__INSTRUCTION__: Rewrite the data below, changing every "longest first" to "longest to shortest" and keeping everything else the same. Leave out the pictures.

__STORED ROWS__:
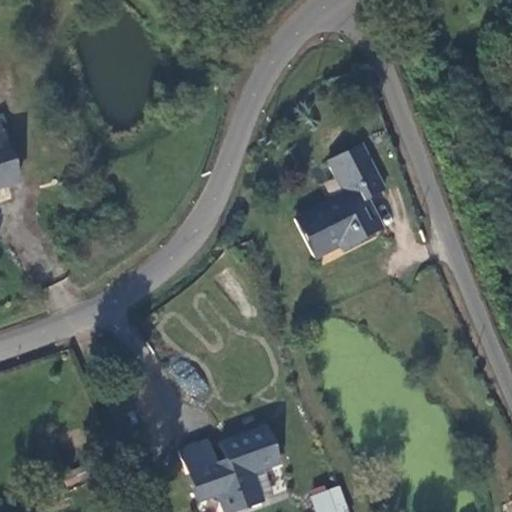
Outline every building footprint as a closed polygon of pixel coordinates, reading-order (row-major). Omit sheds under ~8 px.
[(0,130),(0,186),(17,182),(0,130)] [(388,183),(365,134),(332,150),(348,183),(297,209),(315,248),(347,232),(350,238),(383,221),(369,192),(388,183)] [(268,427),(222,442),(228,459),(218,463),(210,465),(225,511),(227,511),(264,500),(263,497),(273,494),(264,469),(280,464),(268,427)] [(210,465),(218,463),(210,439),(181,449),(189,473),(210,465)] [(341,511),(333,488),(306,498),(310,511),(341,511)]
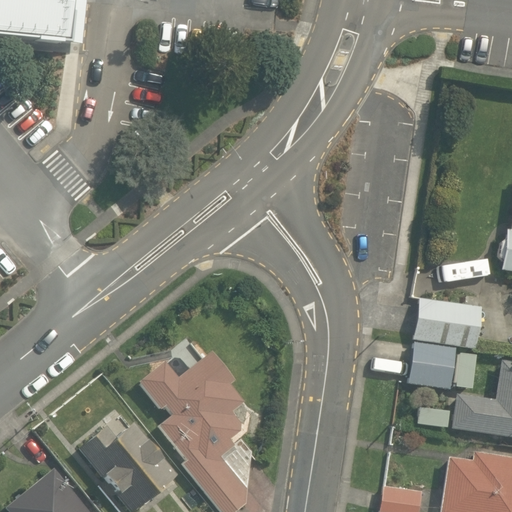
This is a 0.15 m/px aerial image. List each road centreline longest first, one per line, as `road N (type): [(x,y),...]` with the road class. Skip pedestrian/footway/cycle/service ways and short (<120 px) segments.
road 1 (unclassified): [(306,511),(330,336),(322,291),(242,184)]
road 2 (unclassified): [(0,375),(242,184)]
road 3 (unclassified): [(242,184),(300,128),(330,83),(363,0)]
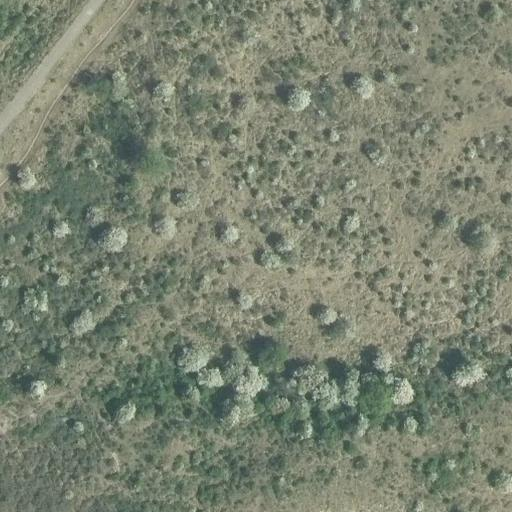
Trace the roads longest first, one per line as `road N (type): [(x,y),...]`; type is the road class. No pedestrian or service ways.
road 1 (unknown): [(135,0),(0,175)]
road 2 (unclassified): [(0,119),(94,0)]
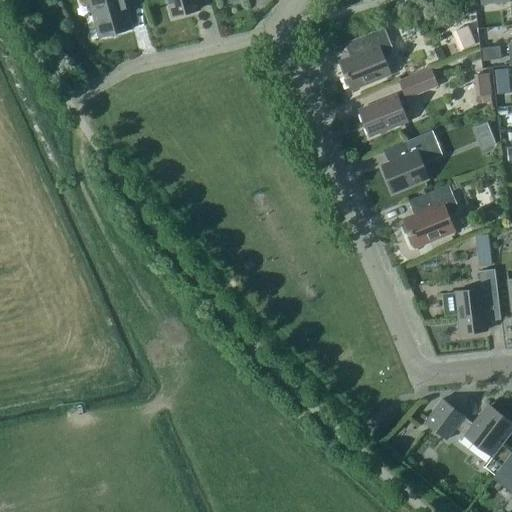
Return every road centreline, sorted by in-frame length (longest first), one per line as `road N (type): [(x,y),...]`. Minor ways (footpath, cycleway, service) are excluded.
road 1 (residential): [(276,29),(417,372),(511,364)]
road 2 (residential): [(67,104),(131,67),(276,29)]
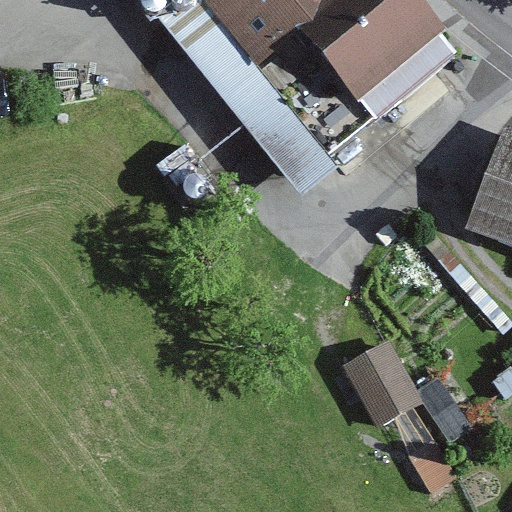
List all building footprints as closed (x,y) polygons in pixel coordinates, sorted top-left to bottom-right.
[(330,172),(193,0),(134,0),(302,211),(338,182),(330,172)] [(193,0),(247,66),(329,0),(193,0)] [(329,0),(247,66),(330,172),(463,68),(409,0),(329,0)] [(143,34),(145,37),(148,40),(152,41),(155,42),(159,41),(162,39),(165,36),(166,32),(166,28),(165,25),(163,22),(160,19),(156,18),(152,18),(148,20),(145,23),(143,26),(143,30),(143,34)] [(511,127),(505,125),(466,231),(511,247),(511,127)] [(504,333),(511,326),(511,320),(433,231),(422,241),(504,333)] [(425,400),(392,340),(346,366),(380,425),(425,400)]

__COMPLETED EXERCISE__:
Outline every building footprint as a closed polygon of pixel coordinates, reading-order (row-major). Omit sheds under ~8 px.
[(0,130),(0,186),(17,182),(0,130)] [(388,183),(365,134),(332,150),(348,183),(297,209),(315,248),(347,232),(350,238),(383,221),(369,192),(388,183)] [(268,427),(222,442),(228,459),(218,463),(210,465),(225,511),(227,511),(264,500),(263,497),(273,494),(264,469),(280,464),(268,427)] [(210,465),(218,463),(210,439),(181,449),(189,473),(210,465)] [(341,511),(333,488),(306,498),(310,511),(341,511)]
This is a 0.15 m/px aerial image. List each road centreline longest to shortest, one per line, as `road N (type): [(x,y),...]` with the road class. Skip pedestrian/footway/cycle/service ways and short (<120 px) segments.
road 1 (unclassified): [(306,511),(330,336),(322,291),(242,184)]
road 2 (unclassified): [(0,375),(242,184)]
road 3 (unclassified): [(242,184),(300,128),(330,83),(363,0)]
Trace the roads longest to shortest, one per line as `road N (type): [(x,y),...]`; type is the road class. No pedestrian or service ways.
road 1 (unknown): [(135,0),(0,175)]
road 2 (unclassified): [(0,119),(94,0)]
Return every road centreline, sorted by in-frame length (longest to shortest), one per line as `road N (type): [(x,y),...]`. Minor ways (footpath, cycleway, service) are excluded.
road 1 (residential): [(276,29),(417,372),(511,364)]
road 2 (residential): [(67,104),(131,67),(276,29)]
List all building footprints as closed (x,y) polygons in pixel coordinates, sorted top-left to bottom-right.
[(330,172),(193,0),(134,0),(302,211),(338,182),(330,172)] [(193,0),(247,66),(329,0),(193,0)] [(329,0),(247,66),(330,172),(463,68),(409,0),(329,0)] [(143,34),(145,37),(148,40),(152,41),(155,42),(159,41),(162,39),(165,36),(166,32),(166,28),(165,25),(163,22),(160,19),(156,18),(152,18),(148,20),(145,23),(143,26),(143,30),(143,34)] [(511,127),(505,125),(466,231),(511,247),(511,127)] [(504,333),(511,326),(511,320),(433,231),(422,241),(504,333)] [(425,400),(392,340),(346,366),(380,425),(425,400)]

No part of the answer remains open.